▸ PROMPT: Only a number is wanted here. Tally the lines of the data that contain "none".
--- GIVEN DATA Enclosed Below ---
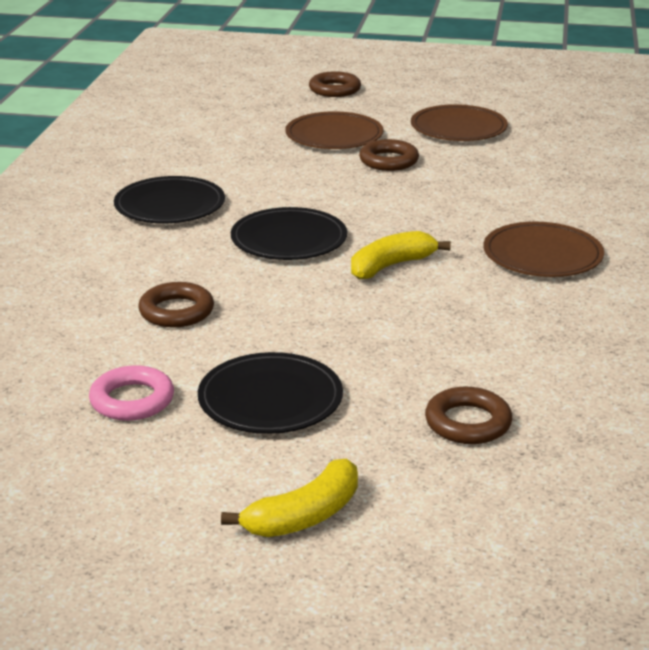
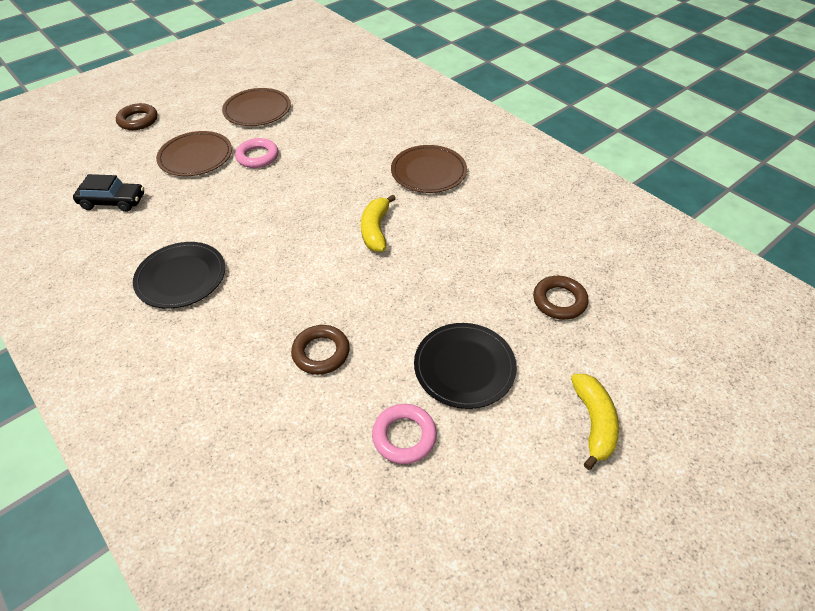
camera: 50 degrees left, 20 degrees up
(212, 133) = (113, 202): none -> black car
(289, 239) = (295, 251): black plate -> none
(388, 161) = (257, 157): brown ring -> pink ring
--- End of Enclosed GIVEN DATA ---
▸ EXPECTED OUTPUT: 2